§ Problem: From the records below, copy out exactly the lines from the one containing "(143, 305) = (290, 387): red" to the one containing "(651, 407) = (917, 383): none -> purple cap", both included. Add nothing else.

§ Supplied data:
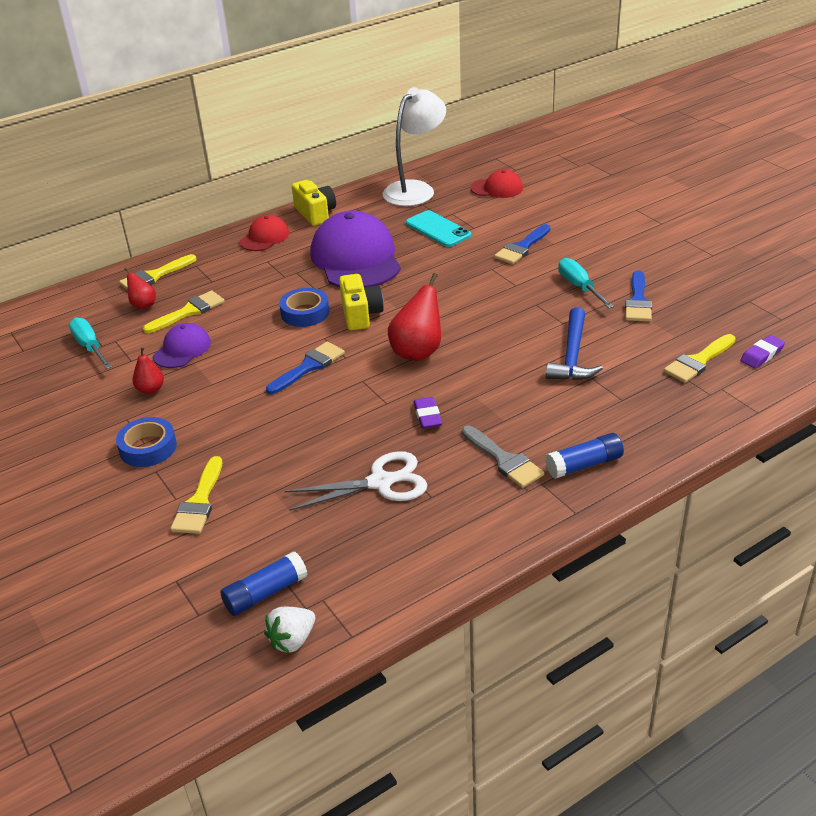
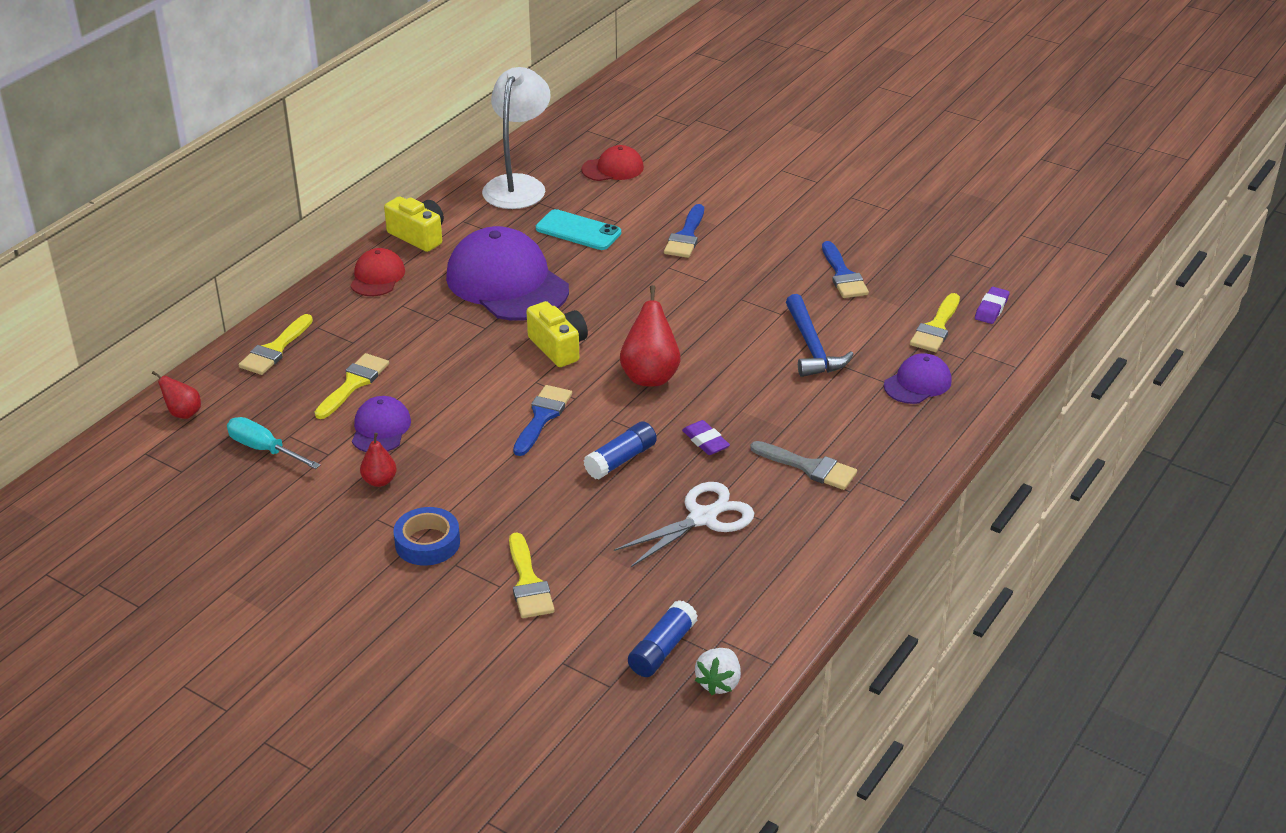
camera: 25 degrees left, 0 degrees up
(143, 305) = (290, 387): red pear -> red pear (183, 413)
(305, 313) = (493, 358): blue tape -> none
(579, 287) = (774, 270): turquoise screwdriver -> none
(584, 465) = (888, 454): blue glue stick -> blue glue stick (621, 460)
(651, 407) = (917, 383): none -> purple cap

...

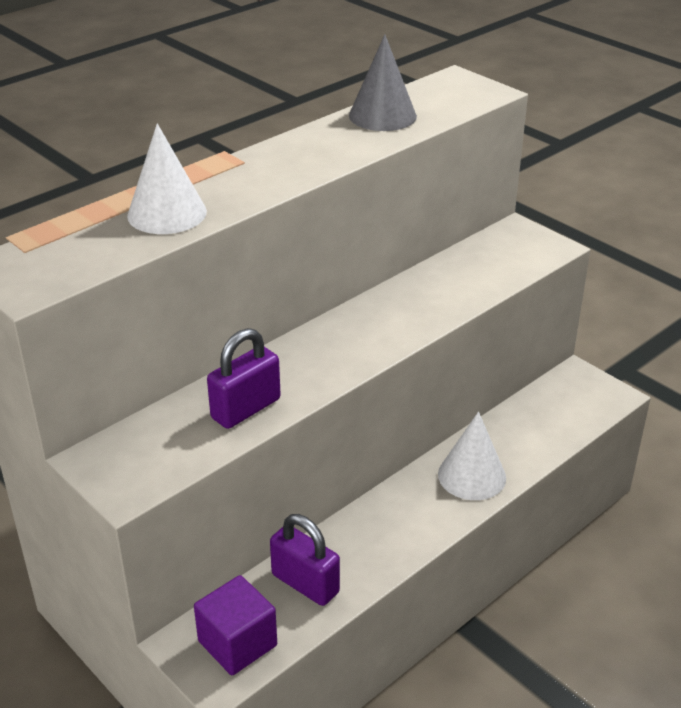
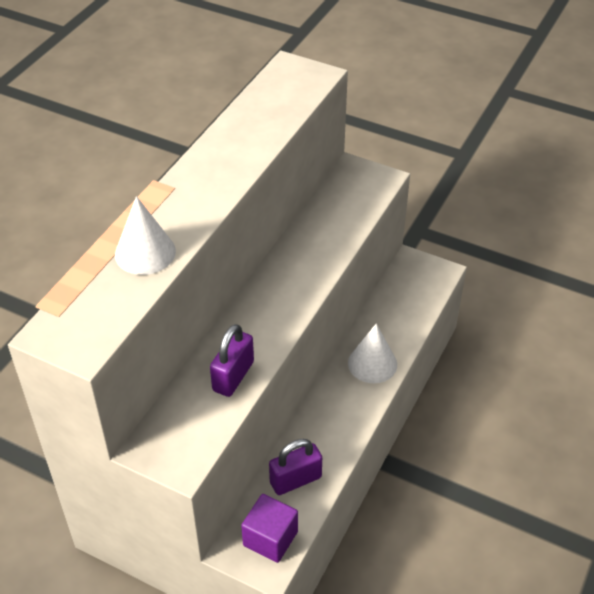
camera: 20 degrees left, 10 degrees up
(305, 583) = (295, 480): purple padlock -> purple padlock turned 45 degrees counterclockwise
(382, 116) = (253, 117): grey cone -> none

§ Reply:
(143, 305) = (290, 387): red pear -> red pear (183, 413)
(305, 313) = (493, 358): blue tape -> none
(579, 287) = (774, 270): turquoise screwdriver -> none
(584, 465) = (888, 454): blue glue stick -> blue glue stick (621, 460)
(651, 407) = (917, 383): none -> purple cap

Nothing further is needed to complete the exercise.